*Prompt:* Some lines in the entries contain the word "yellow". Copy all of them.
Supplied data Start Marker
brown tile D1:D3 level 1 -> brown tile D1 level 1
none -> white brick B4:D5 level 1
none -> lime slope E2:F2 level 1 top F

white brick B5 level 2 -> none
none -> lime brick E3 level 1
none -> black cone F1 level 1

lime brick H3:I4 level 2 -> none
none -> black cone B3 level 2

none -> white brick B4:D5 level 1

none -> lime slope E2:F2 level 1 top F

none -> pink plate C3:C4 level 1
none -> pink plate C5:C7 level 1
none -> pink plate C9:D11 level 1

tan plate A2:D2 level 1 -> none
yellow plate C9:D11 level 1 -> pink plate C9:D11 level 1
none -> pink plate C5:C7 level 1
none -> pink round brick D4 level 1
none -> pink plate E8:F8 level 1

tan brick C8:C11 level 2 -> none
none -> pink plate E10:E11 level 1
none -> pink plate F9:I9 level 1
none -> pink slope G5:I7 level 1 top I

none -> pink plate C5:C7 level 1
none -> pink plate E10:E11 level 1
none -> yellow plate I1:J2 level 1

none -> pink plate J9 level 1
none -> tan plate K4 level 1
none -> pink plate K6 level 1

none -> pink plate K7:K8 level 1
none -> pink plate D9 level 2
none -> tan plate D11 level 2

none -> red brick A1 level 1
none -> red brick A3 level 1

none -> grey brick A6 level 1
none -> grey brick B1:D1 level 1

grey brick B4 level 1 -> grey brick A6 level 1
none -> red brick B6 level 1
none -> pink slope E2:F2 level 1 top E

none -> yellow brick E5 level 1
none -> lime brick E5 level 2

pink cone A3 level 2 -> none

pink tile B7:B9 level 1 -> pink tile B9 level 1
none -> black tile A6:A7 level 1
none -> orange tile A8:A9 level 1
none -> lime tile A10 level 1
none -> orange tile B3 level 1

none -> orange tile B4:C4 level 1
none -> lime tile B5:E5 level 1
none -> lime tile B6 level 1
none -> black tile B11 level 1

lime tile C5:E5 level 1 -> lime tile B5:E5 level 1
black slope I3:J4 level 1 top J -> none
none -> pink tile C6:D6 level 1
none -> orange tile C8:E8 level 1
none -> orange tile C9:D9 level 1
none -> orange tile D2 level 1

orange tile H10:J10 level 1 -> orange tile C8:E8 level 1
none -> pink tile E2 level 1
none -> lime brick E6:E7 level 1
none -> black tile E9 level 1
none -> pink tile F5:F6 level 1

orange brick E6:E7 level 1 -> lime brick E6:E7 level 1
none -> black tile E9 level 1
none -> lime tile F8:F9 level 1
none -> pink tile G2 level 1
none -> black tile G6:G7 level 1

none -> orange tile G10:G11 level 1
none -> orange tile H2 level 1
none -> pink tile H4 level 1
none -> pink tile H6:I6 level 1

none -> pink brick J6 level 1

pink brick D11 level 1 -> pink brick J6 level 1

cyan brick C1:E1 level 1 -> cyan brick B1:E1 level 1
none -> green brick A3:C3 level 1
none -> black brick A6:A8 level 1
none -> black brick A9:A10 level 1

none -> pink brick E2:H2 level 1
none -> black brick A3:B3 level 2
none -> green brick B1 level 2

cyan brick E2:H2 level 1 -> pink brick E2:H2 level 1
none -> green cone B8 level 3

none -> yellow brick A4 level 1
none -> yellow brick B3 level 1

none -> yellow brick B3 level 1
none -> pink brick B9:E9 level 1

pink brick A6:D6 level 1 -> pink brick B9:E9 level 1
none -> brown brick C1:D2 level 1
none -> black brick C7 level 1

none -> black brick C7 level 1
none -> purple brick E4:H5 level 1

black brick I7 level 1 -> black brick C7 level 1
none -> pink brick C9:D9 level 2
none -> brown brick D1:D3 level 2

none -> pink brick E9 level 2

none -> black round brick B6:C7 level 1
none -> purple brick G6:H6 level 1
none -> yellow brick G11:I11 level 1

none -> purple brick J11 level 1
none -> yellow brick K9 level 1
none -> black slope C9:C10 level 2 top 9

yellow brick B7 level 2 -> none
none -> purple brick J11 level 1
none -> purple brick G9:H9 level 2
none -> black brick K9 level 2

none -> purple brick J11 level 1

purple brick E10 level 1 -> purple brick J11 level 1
Supplied data End Marker
*Exercise answer:*
yellow plate C9:D11 level 1 -> pink plate C9:D11 level 1
none -> yellow plate I1:J2 level 1
none -> yellow brick E5 level 1
none -> yellow brick A4 level 1
none -> yellow brick B3 level 1
none -> yellow brick B3 level 1
none -> yellow brick G11:I11 level 1
none -> yellow brick K9 level 1
yellow brick B7 level 2 -> none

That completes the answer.